⟨

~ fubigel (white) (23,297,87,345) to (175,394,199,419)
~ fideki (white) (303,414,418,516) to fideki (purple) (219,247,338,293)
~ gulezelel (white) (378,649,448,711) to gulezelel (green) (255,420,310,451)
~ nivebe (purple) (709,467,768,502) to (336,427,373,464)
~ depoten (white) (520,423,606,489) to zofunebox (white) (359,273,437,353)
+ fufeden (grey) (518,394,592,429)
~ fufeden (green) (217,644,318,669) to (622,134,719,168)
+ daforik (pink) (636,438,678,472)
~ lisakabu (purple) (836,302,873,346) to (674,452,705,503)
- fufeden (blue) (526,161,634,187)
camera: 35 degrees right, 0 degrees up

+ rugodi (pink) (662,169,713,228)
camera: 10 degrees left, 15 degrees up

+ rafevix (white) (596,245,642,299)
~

⟩

**What is needed:** Look through the listing above. Pick out each line with "green" and copy it.

**Response:**
~ gulezelel (white) (378,649,448,711) to gulezelel (green) (255,420,310,451)
~ fufeden (green) (217,644,318,669) to (622,134,719,168)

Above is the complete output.